GIVEN DATA:
·····

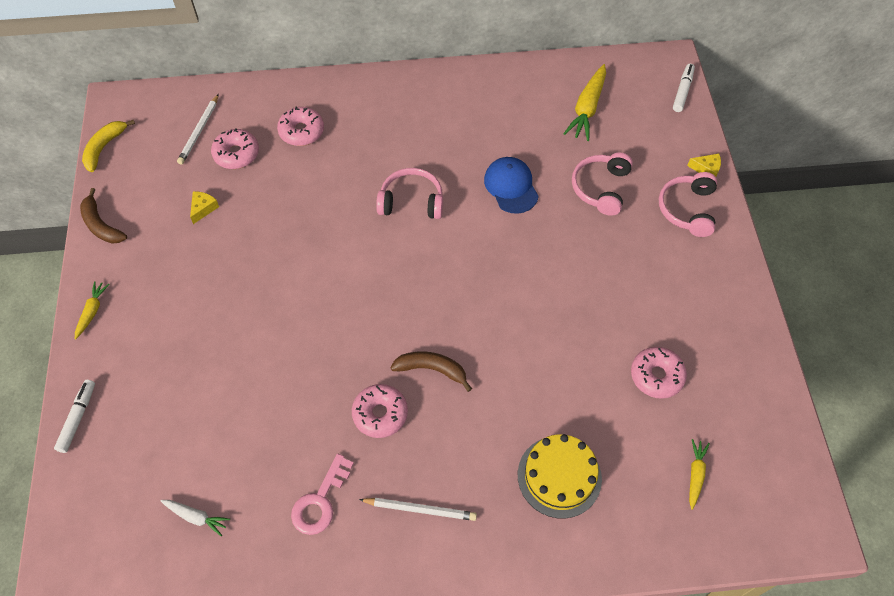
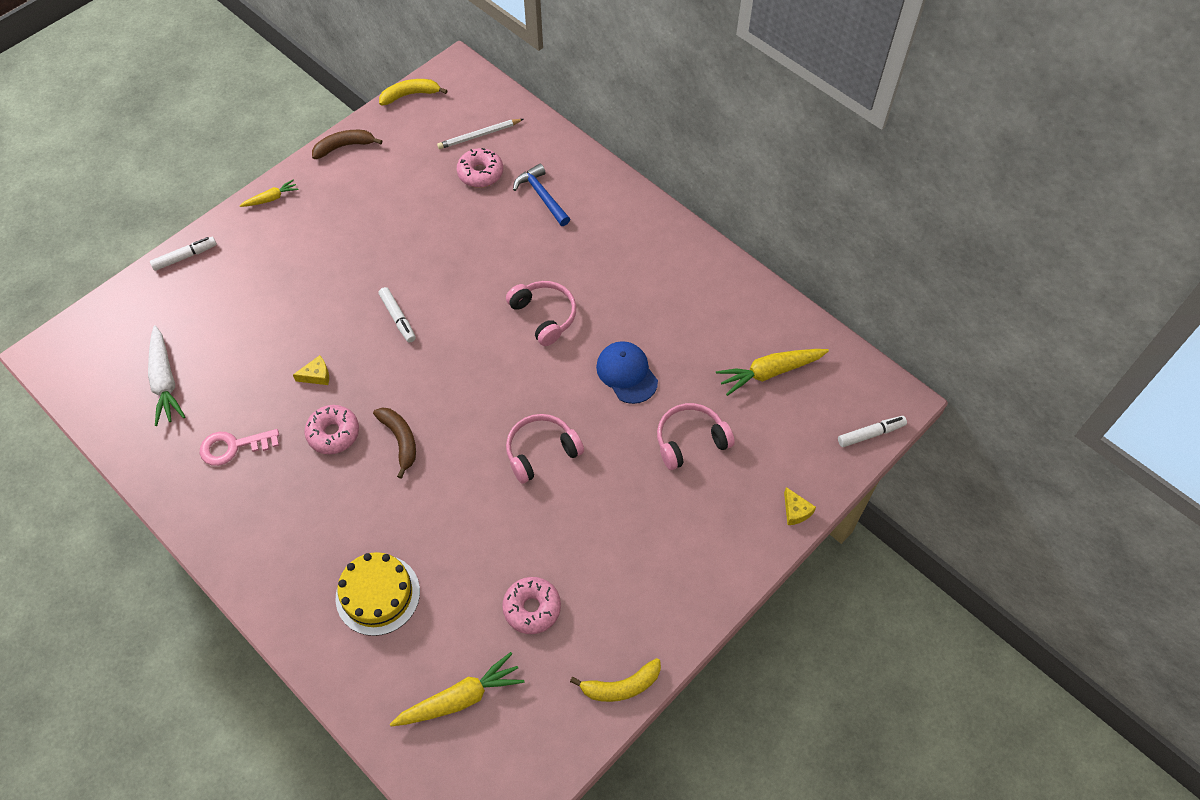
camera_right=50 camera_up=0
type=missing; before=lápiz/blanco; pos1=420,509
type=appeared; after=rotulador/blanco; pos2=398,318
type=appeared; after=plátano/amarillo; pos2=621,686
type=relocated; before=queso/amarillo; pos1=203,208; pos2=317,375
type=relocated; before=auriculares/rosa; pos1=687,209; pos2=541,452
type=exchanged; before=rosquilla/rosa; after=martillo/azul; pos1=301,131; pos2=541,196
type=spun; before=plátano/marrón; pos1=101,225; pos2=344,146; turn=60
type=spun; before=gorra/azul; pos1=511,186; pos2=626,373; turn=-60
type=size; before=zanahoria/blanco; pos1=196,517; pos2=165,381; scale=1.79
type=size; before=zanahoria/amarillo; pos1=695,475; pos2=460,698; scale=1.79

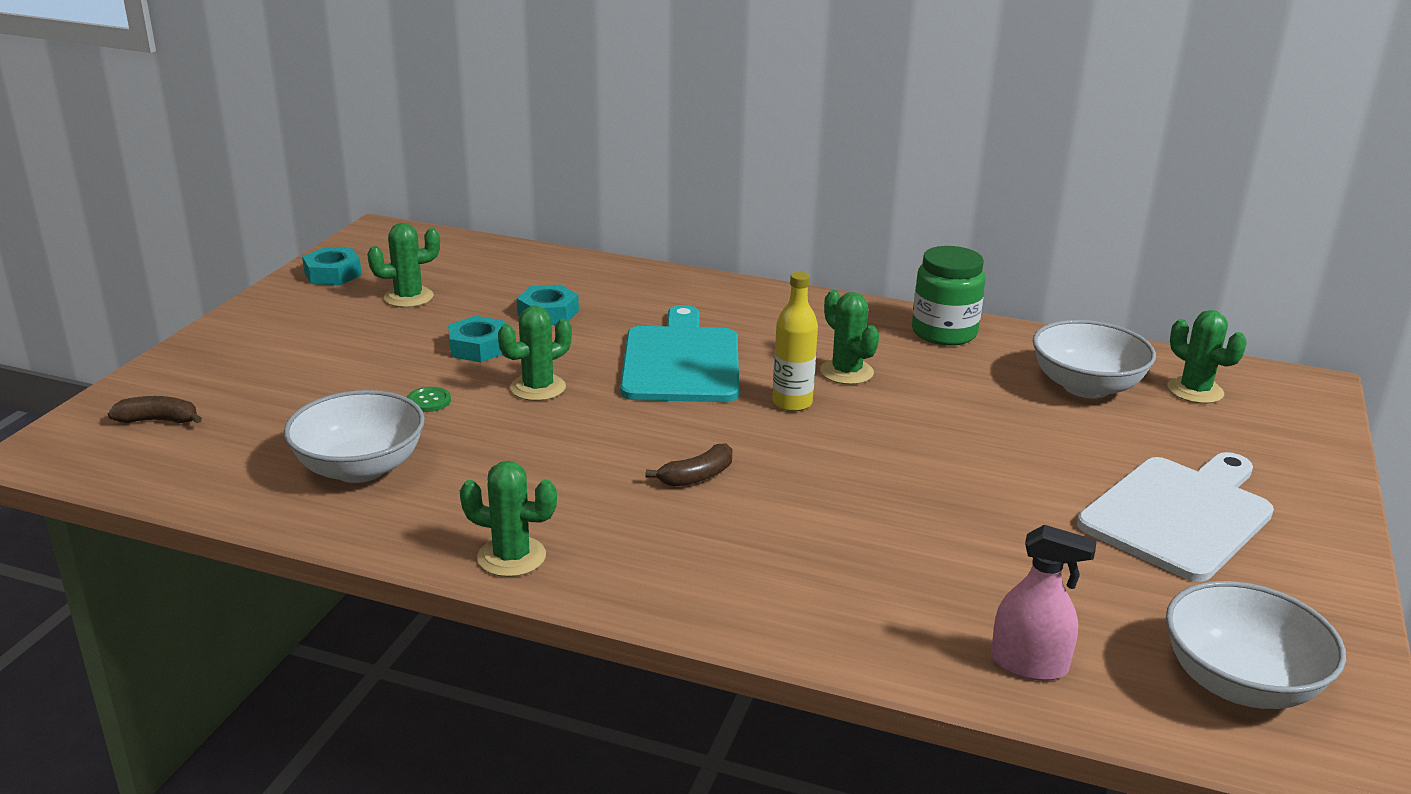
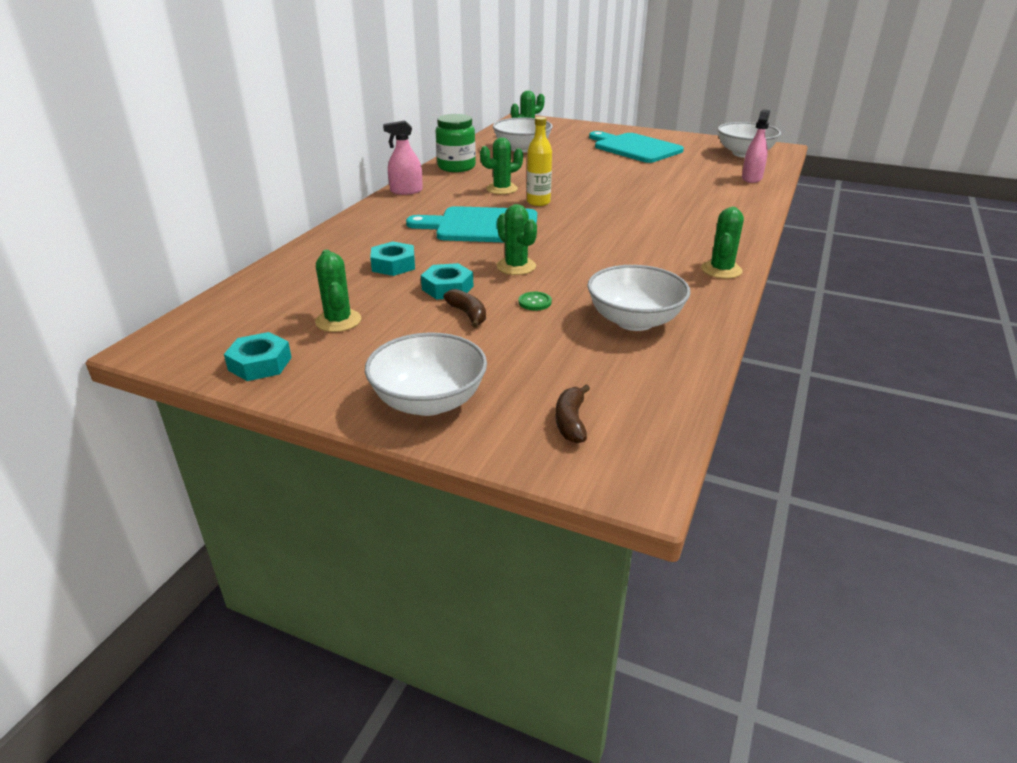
camera_right=-85 camera_up=5
type=appeared; after=cuenco/blanco; pos2=429,401
type=appeared; after=pulverizador/rosa; pos2=406,191
type=relocated; before=plátano/marrón; pos1=697,476; pos2=468,314
type=colour; before=tabla de cortar/blanco; after=tabla de cortar/turquesa; pos1=1180,514; pos2=634,148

·····

WORK TO COMPLETE: Take each line of the material above that holds the string "turn" and copy it.

OUTPUT FOR THIS TASK:
type=spun; before=plátano/marrón; pos1=101,225; pos2=344,146; turn=60
type=spun; before=gorra/azul; pos1=511,186; pos2=626,373; turn=-60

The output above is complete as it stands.